- Exercise -
If a line in the listing below includes the word "pink", pick it out.

- Source data -

_ _ _ _

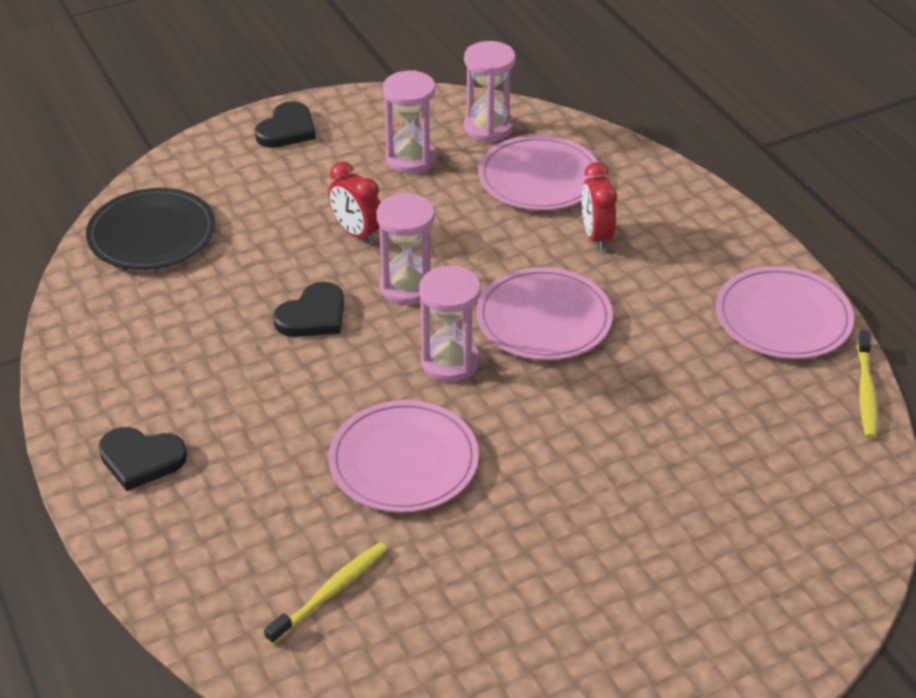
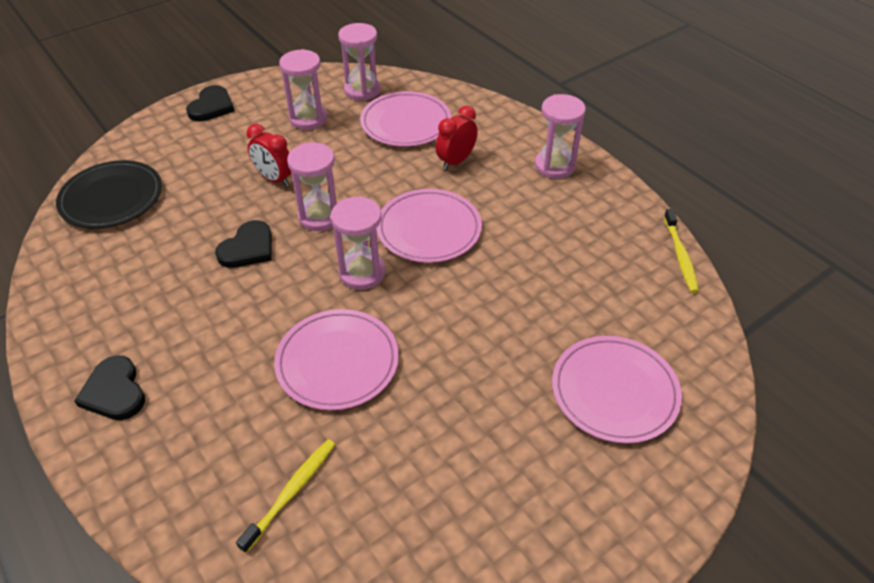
camera: 10 degrees left, 5 degrees up
black heart [98,427,187,491] -> black heart turned 60 degrees clockwise [74,355,145,420]
red clock [582,162,617,251] -> red clock turned 60 degrees clockwise [436,106,478,170]
pink plate [716,266,854,359] -> pink plate moved to [552,336,682,444]
none -> pink hourglass [535,94,586,179]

_ _ _ _

- Solved exercise -
pink plate [716,266,854,359] -> pink plate moved to [552,336,682,444]
none -> pink hourglass [535,94,586,179]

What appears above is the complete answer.